▶ **EXERCISE INSTRUCTIONS**: Tell how many lines in the records contain the word "lime"; the number alone is the answer.

▶ **SUPPLIED RECORDS**:
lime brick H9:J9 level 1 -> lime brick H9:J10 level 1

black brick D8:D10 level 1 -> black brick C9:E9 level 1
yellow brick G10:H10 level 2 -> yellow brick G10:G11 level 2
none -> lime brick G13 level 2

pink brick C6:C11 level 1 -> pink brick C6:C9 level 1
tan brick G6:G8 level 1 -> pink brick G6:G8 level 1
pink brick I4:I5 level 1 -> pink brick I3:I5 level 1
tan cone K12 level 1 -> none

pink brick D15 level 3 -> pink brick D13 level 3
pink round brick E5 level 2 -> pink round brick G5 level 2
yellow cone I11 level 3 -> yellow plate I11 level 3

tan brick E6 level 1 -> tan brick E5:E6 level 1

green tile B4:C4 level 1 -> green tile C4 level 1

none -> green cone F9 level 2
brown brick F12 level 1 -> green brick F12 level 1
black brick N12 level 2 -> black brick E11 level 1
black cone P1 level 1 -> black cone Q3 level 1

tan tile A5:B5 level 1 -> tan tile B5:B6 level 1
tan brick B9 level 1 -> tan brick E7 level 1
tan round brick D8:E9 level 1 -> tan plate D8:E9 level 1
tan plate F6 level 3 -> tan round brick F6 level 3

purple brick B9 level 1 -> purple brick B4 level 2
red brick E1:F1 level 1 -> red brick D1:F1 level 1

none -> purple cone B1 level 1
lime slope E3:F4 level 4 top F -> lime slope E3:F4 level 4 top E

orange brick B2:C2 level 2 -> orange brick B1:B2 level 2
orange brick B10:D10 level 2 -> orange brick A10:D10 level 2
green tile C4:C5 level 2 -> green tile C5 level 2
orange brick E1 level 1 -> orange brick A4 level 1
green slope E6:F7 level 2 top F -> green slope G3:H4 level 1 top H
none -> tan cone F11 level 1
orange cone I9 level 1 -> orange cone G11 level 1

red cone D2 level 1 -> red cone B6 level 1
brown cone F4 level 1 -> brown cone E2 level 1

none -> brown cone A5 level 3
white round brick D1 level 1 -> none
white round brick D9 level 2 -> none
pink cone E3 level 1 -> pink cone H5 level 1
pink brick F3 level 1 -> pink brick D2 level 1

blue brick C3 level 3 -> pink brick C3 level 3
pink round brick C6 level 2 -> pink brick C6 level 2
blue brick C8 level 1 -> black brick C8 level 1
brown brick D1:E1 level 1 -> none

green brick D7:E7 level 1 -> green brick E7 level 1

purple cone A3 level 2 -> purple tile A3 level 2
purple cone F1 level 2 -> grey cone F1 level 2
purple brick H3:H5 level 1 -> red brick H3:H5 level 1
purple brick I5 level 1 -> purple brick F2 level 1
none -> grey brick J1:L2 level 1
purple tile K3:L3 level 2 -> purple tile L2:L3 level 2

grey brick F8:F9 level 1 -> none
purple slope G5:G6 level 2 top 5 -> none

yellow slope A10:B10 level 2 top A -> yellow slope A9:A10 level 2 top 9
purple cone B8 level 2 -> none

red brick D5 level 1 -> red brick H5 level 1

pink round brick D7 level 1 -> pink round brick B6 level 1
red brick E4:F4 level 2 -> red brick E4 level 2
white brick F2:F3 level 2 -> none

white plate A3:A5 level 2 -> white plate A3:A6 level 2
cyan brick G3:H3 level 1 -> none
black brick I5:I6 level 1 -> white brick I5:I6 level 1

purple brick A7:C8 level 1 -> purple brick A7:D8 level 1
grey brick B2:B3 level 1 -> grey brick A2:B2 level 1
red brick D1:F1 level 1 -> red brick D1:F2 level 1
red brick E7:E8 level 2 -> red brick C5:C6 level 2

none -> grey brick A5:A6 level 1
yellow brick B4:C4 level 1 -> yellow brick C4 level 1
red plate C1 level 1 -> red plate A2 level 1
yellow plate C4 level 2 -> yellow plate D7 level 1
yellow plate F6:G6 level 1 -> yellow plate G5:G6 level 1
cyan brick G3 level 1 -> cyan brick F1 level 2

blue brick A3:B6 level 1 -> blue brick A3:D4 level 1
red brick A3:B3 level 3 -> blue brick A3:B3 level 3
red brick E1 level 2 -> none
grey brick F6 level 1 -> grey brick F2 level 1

▶ **RESPONSE TO THIS TASK**: 3